#### Task objective
All lines from the one with "green star [343,351,424,413] -> none" to the end of the material, both included, are to be written out exactly and without anything else.

#### Data for review
■ ■ ■

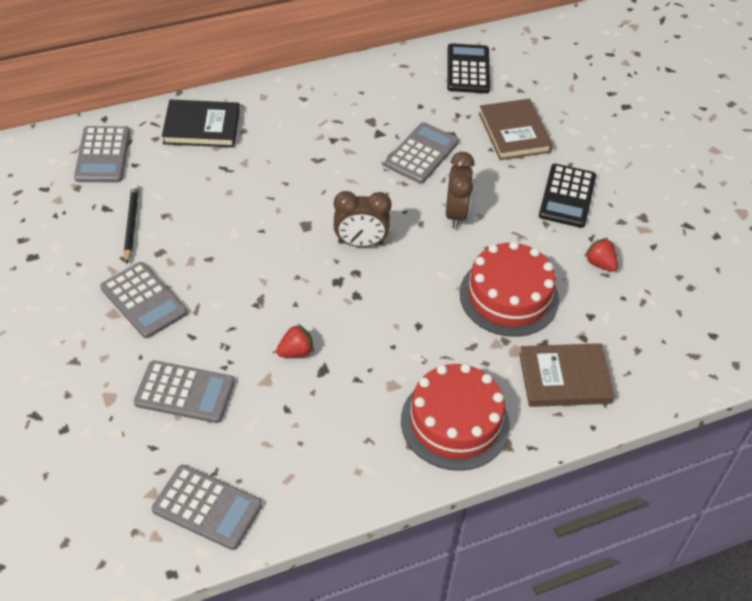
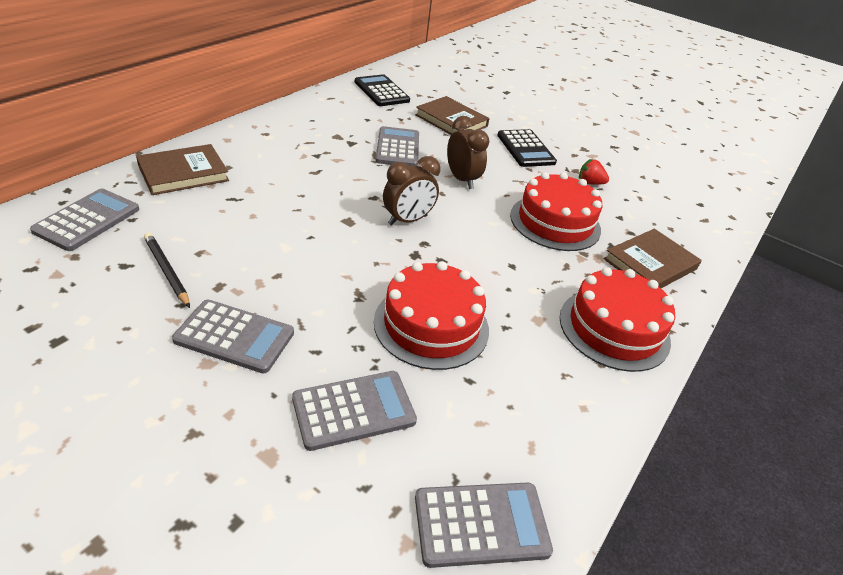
camera: 35 degrees left, 10 degrees down
grey calculator [74,126,130,182] -> grey calculator turned 120 degrees counterclockwise [30,188,139,251]
black book [162,100,240,147] -> brown book [136,144,229,195]
red strawberry [276,323,314,358] -> red cake [374,261,489,370]

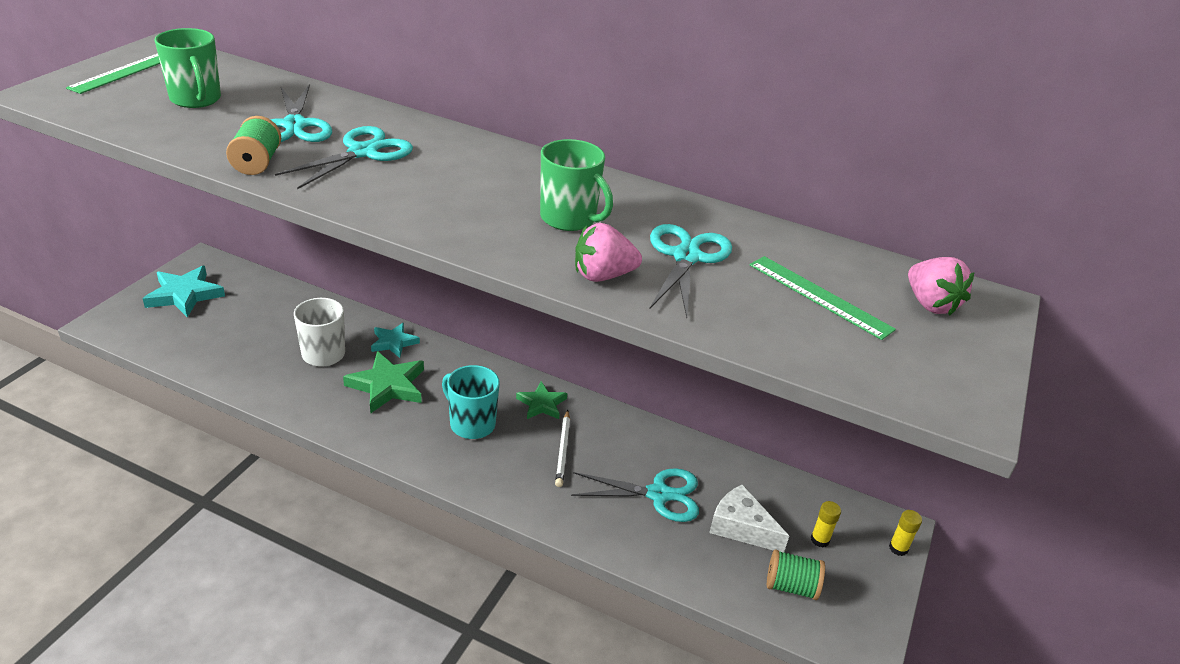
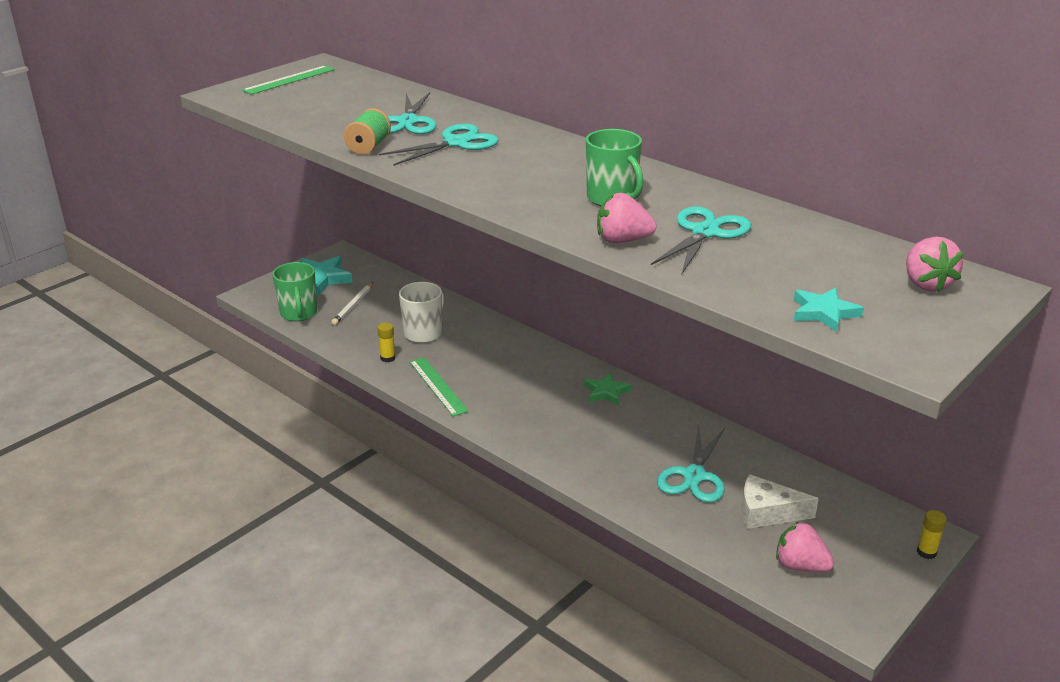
camera: 20 degrees right, 5 degrees down
green mug [154,28,221,108] -> green mug moved to [272,262,317,321]
green star [343,351,424,413] -> none
turquoise star [371,323,420,358] -> turquoise star moved to [794,288,864,332]
turquoise mug [442,365,500,439] -> none
white pencil [555,410,570,487] -> white pencil moved to [331,283,373,325]
turquoise scissors [571,468,699,522] -> turquoise scissors turned 90 degrees clockwise [657,425,725,503]
white cheese [709,484,789,553] -> white cheese turned 45 degrees counterclockwise [742,474,819,529]
green ruler [750,256,896,340] -> green ruler moved to [409,357,469,416]
green spool [767,549,825,600] -> pink strawberry [776,522,834,572]
yellow glue stick [811,501,841,548] -> yellow glue stick moved to [377,323,396,362]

■ ■ ■

#### The answer
green star [343,351,424,413] -> none
turquoise star [371,323,420,358] -> turquoise star moved to [794,288,864,332]
turquoise mug [442,365,500,439] -> none
white pencil [555,410,570,487] -> white pencil moved to [331,283,373,325]
turquoise scissors [571,468,699,522] -> turquoise scissors turned 90 degrees clockwise [657,425,725,503]
white cheese [709,484,789,553] -> white cheese turned 45 degrees counterclockwise [742,474,819,529]
green ruler [750,256,896,340] -> green ruler moved to [409,357,469,416]
green spool [767,549,825,600] -> pink strawberry [776,522,834,572]
yellow glue stick [811,501,841,548] -> yellow glue stick moved to [377,323,396,362]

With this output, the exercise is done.